§ TASK REQUIREMENTS: Among the entries below, find the line with "SD2 pin SCK: A7 -> B3", then quote it and each following line up to and including the line with "BARO pin SCL: C15 -> A10", and nothing else.

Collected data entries
________________________________________
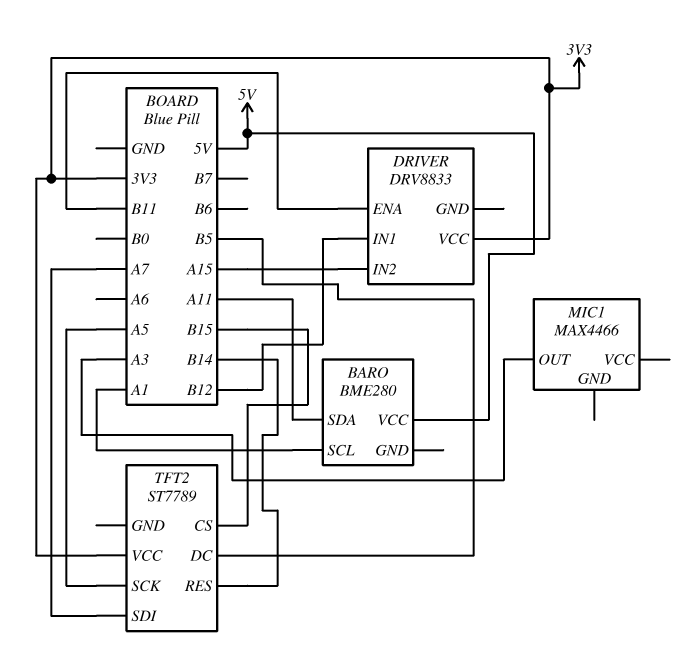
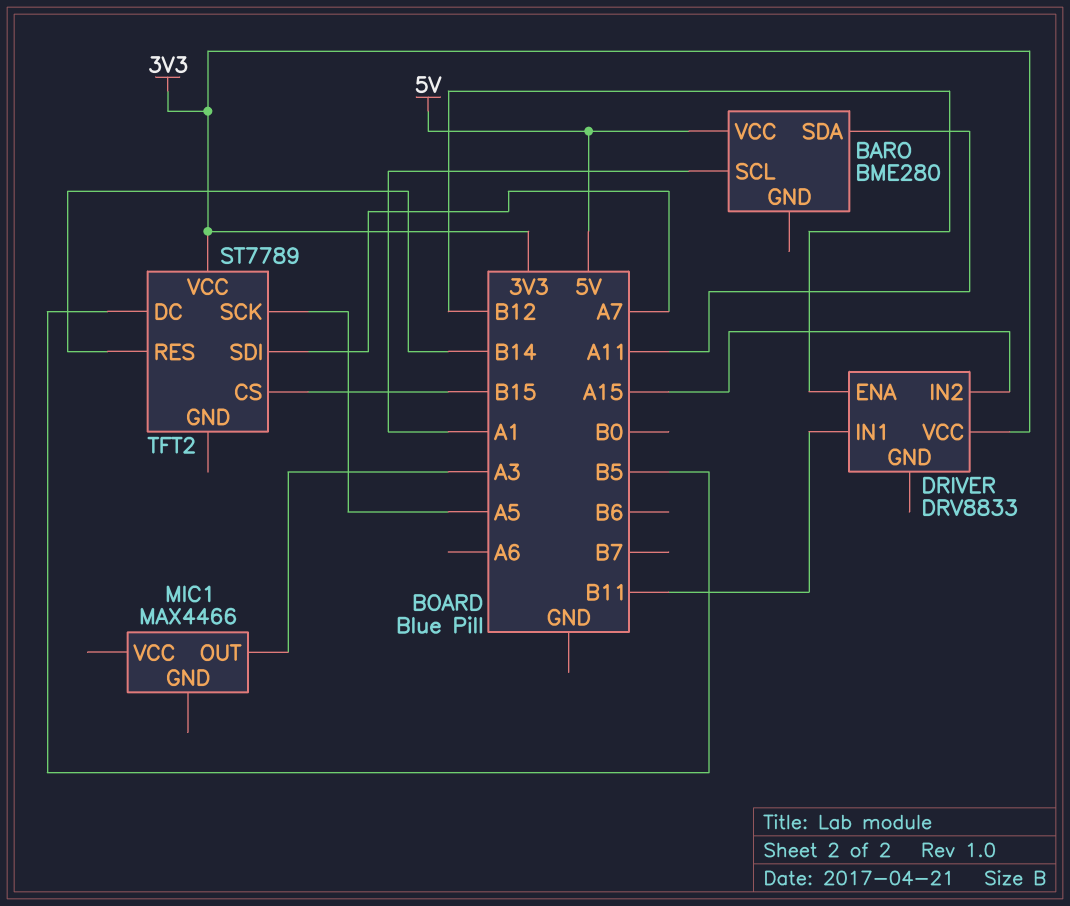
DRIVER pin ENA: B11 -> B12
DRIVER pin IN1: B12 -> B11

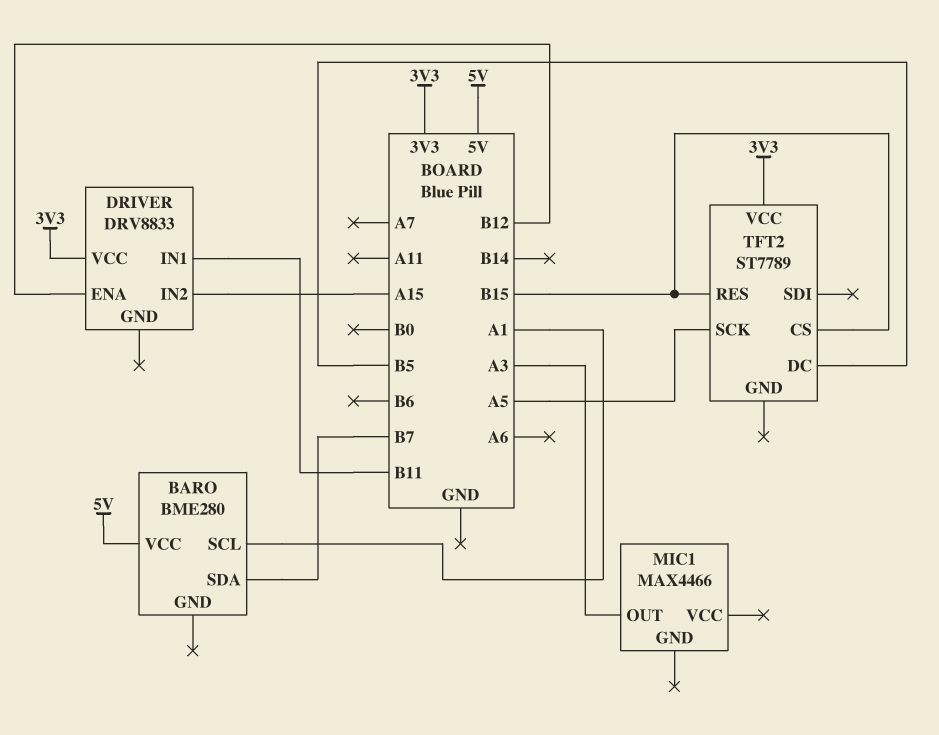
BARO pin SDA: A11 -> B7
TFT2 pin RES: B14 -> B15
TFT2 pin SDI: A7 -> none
________________________________________
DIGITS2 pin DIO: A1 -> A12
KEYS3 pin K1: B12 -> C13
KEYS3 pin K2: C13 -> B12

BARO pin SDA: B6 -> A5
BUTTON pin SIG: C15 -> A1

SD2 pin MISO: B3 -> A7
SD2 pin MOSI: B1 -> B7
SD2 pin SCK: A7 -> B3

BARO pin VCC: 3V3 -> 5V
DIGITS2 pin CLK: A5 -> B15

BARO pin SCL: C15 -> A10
________________________________________
§ ANSWER TO THIS EXERCISE:
SD2 pin SCK: A7 -> B3

BARO pin VCC: 3V3 -> 5V
DIGITS2 pin CLK: A5 -> B15

BARO pin SCL: C15 -> A10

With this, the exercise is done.